# Your objective:
The line containing "violet bread board" marks the end; write out exactly every line from the start of the data up to and including it, without the pictures.

# Saved data entries:
***

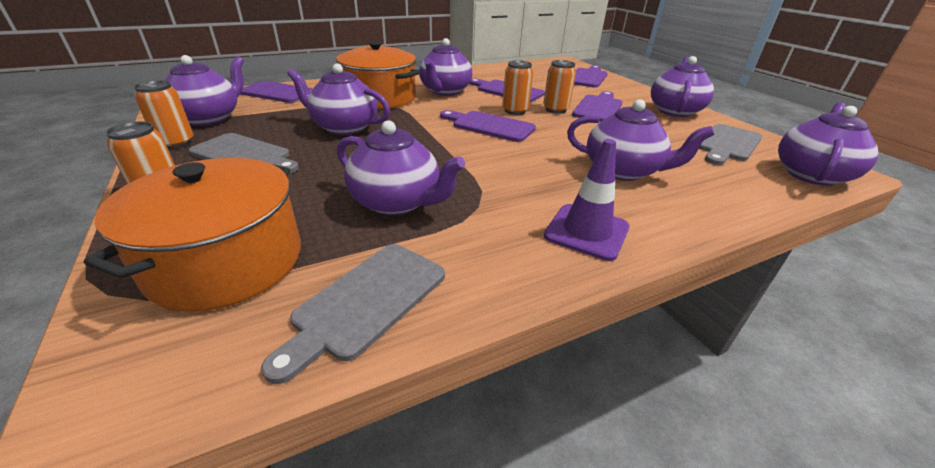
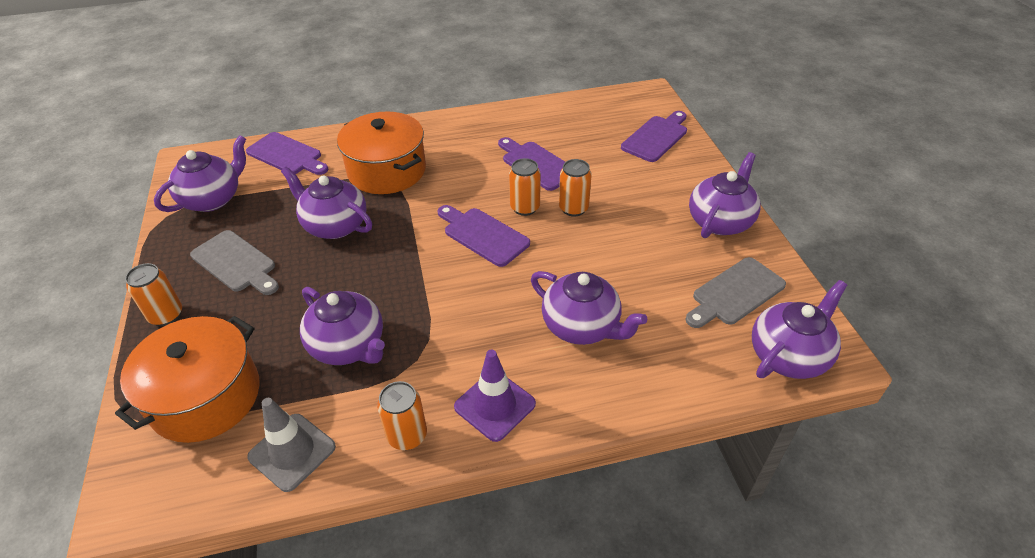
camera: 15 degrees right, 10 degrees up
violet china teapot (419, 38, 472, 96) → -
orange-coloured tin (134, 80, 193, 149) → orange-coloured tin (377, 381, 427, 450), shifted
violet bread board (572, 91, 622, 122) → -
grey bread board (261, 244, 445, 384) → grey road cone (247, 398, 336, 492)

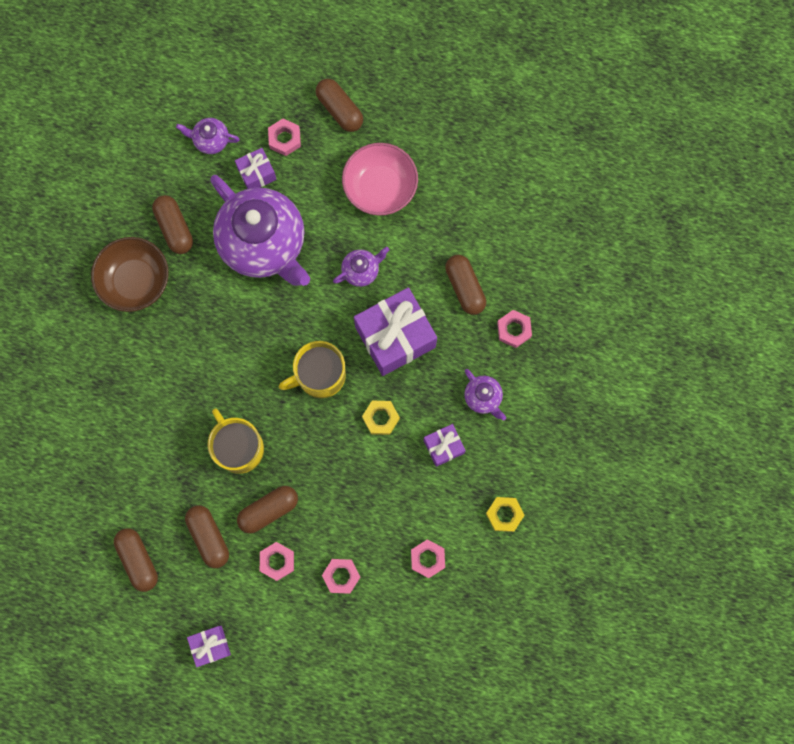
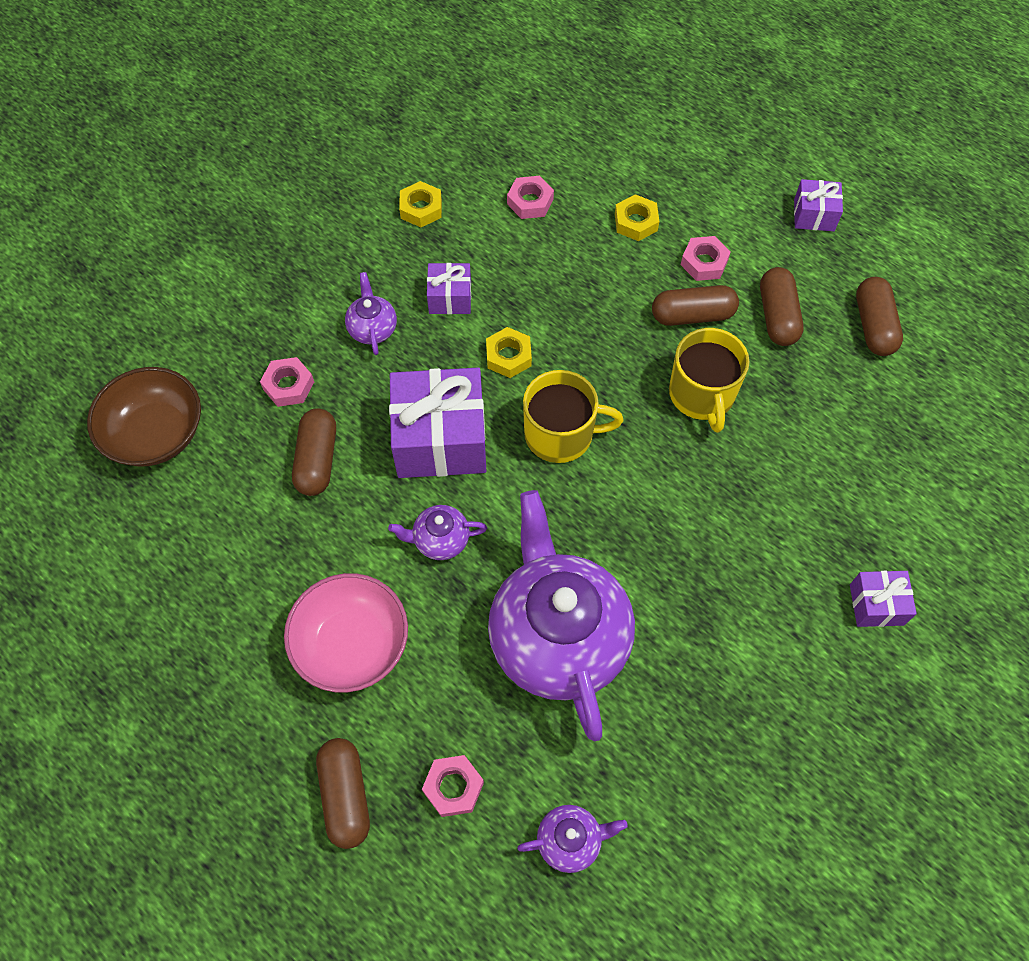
camera: 155 degrees left, 15 degrees down
violet china teapot (176, 118, 240, 154) → violet china teapot (517, 805, 628, 873), 45 degrees counterclockwise
violet present (235, 148, 277, 189) → violet present (850, 571, 917, 627), shifted
brown pill shape (152, 195, 193, 254) → -
brown serving bowl (91, 237, 169, 312) → brown serving bowl (87, 367, 201, 466), shifted
pink hexagon nut (322, 559, 360, 594) → yellow hexagon nut (615, 194, 659, 241)

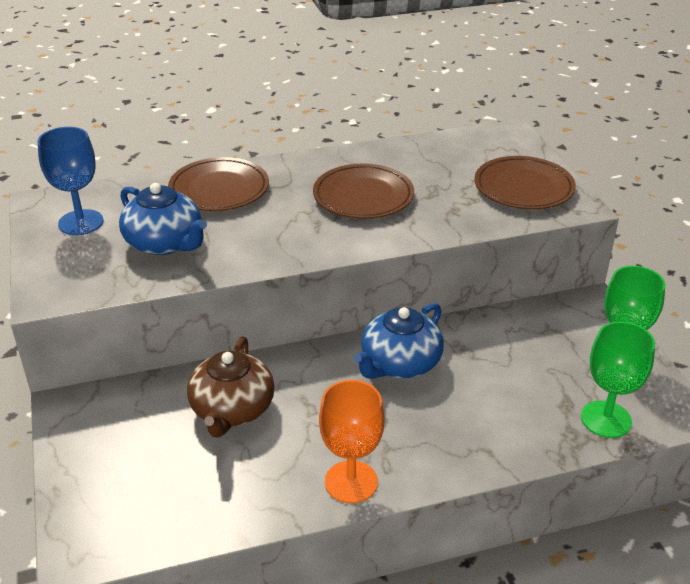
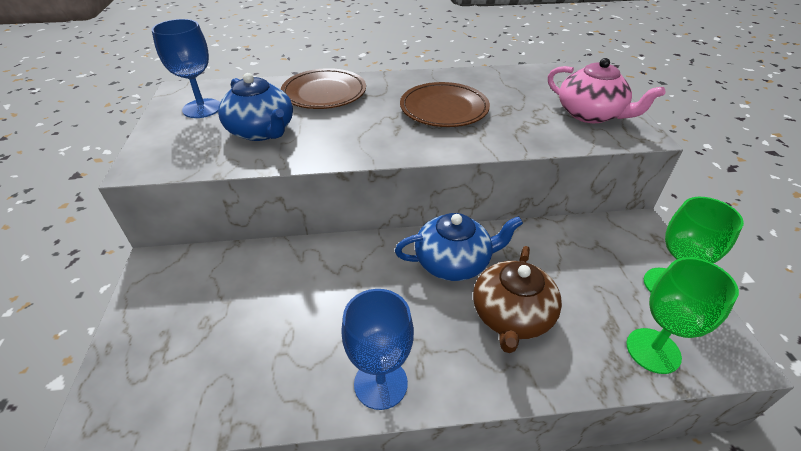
camera: 10 degrees right, 5 degrees up
brown plate (474, 156, 576, 210) → pink china teapot (548, 58, 665, 123)
blue china teapot (354, 303, 444, 379) → blue china teapot (395, 213, 523, 281), 150 degrees counterclockwise
brown china teapot (187, 337, 275, 437) → brown china teapot (473, 246, 562, 353), shifted
orange-coloured wine glass (319, 380, 385, 503) → blue wine glass (341, 289, 414, 410)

***

# Result of the exercise:
camera: 15 degrees right, 10 degrees up
violet china teapot (419, 38, 472, 96) → -
orange-coloured tin (134, 80, 193, 149) → orange-coloured tin (377, 381, 427, 450), shifted
violet bread board (572, 91, 622, 122) → -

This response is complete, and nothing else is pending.